## SOURCE MATERIAL
※
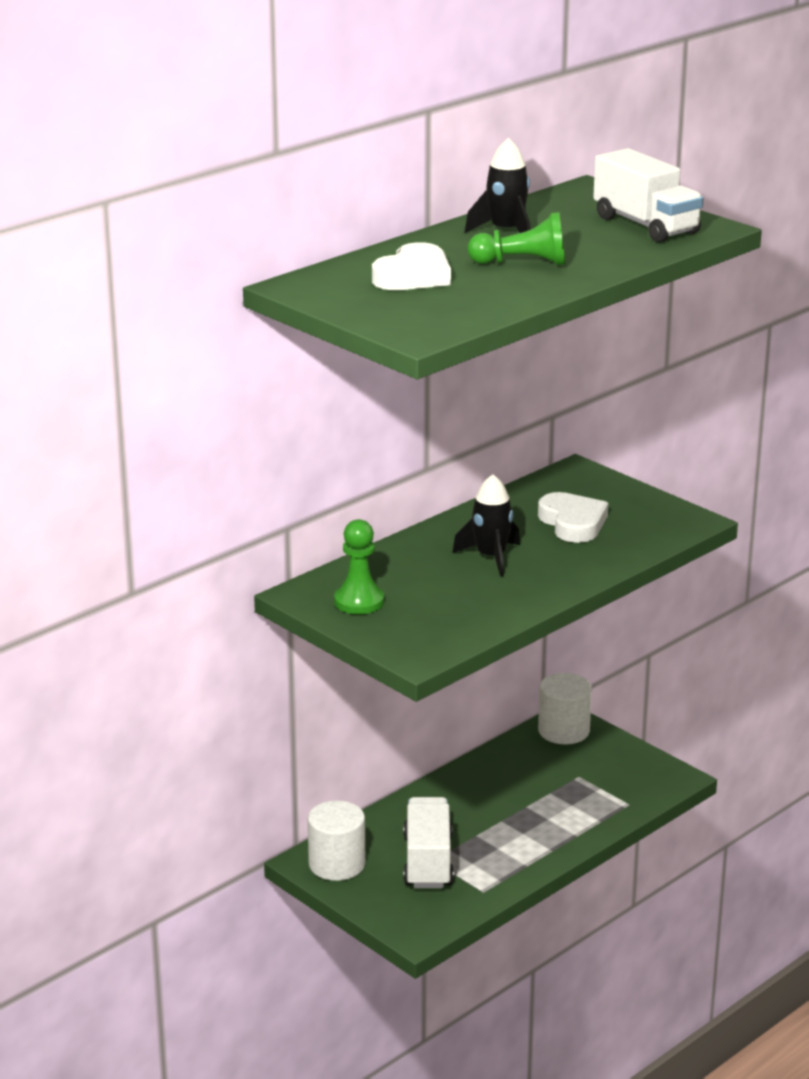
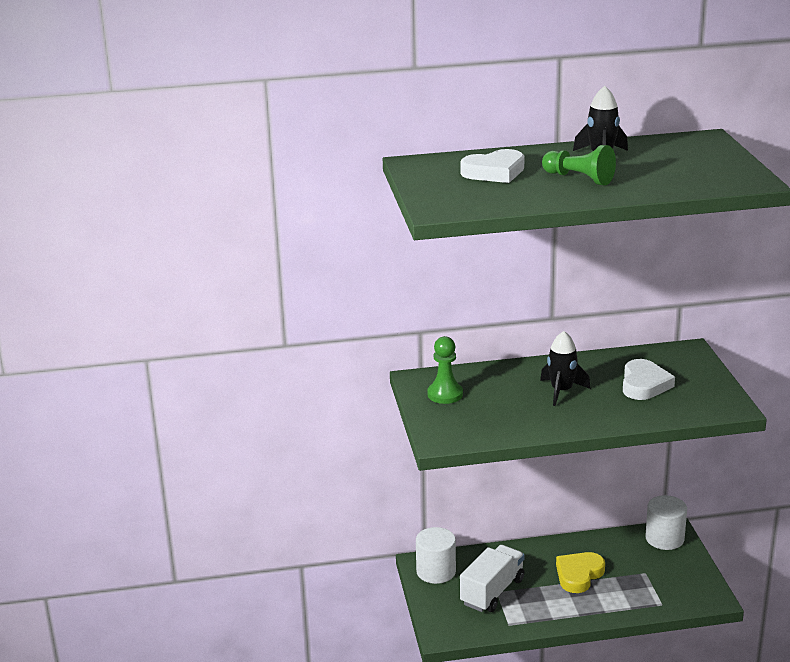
camera: 35 degrees right, 0 degrees up
white truck [593,148,703,242] -> none
none -> yellow heart [556,552,605,593]

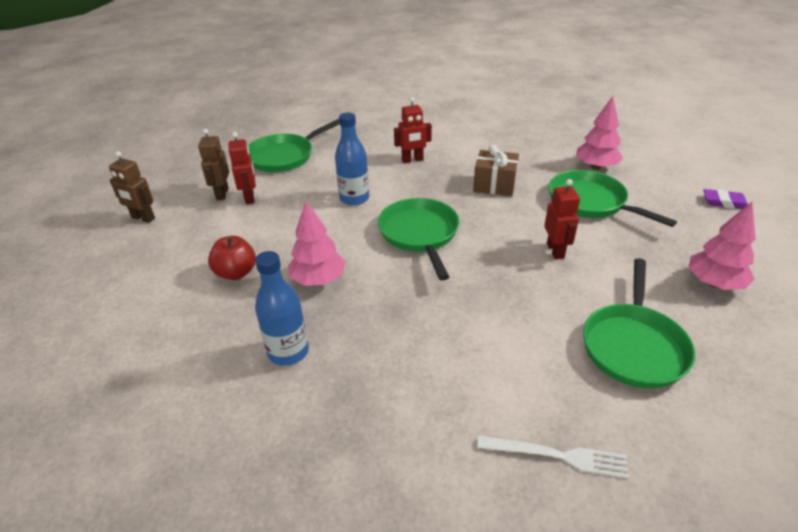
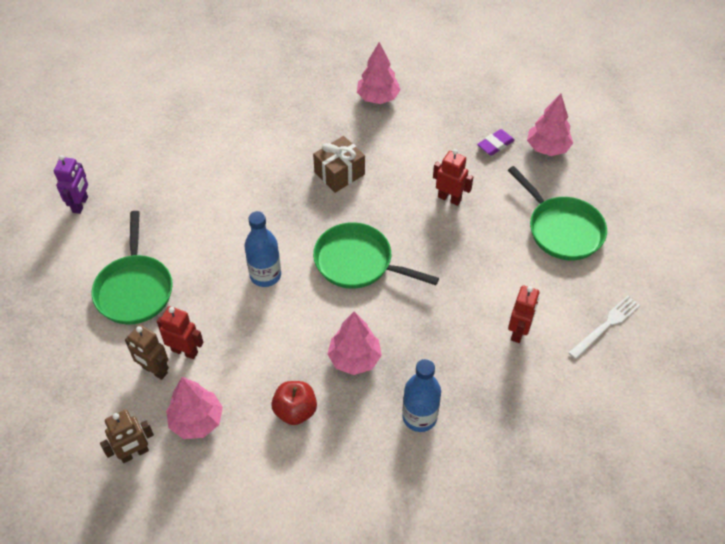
camera: 55 degrees left, 15 degrees up
red robot [394,97,432,163] -> red robot moved to [508,285,539,343]
green pan [549,170,677,227] -> none
purple eraser [703,189,748,209] -> purple eraser moved to [477,129,515,156]
none -> purple robot [54,155,88,214]
none -> pink tree [166,377,223,439]

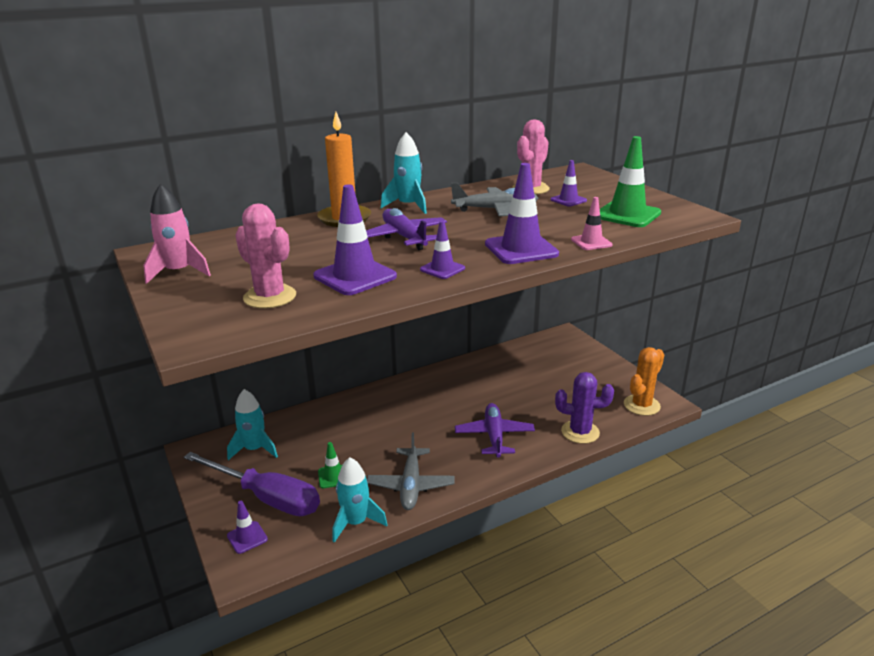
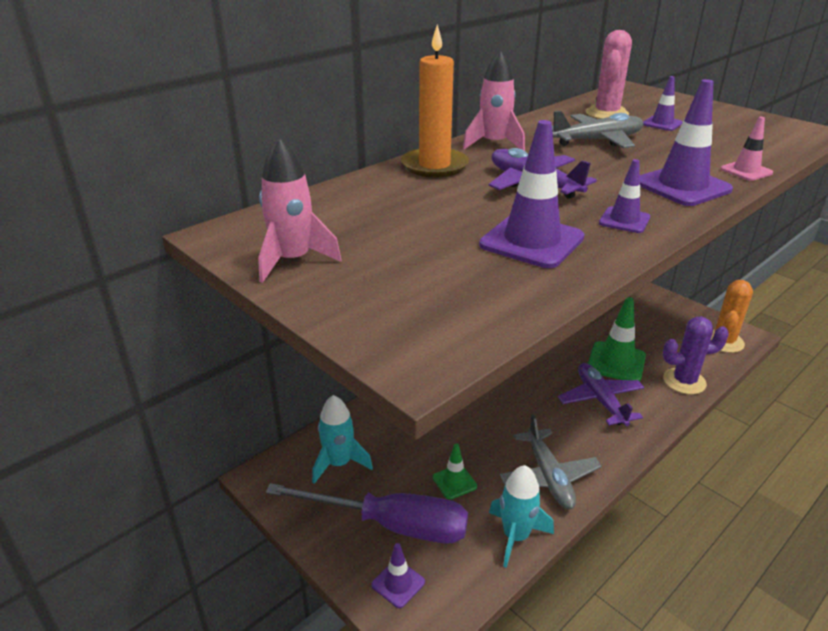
camera: 15 degrees left, 5 degrees up
pink cactus [235,203,296,308] -> none
turquoise rocket [381,132,427,214] -> pink rocket [463,50,525,151]
green traffic cone [600,136,661,227] -> green traffic cone moved to [588,297,646,382]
※
## EXERCISE INSTRUCTIONS
Filter the entries down to the lines that hold "purple". Copy those lines.

## SOLUTION TO THE EXERCISE
purple eraser [703,189,748,209] -> purple eraser moved to [477,129,515,156]
none -> purple robot [54,155,88,214]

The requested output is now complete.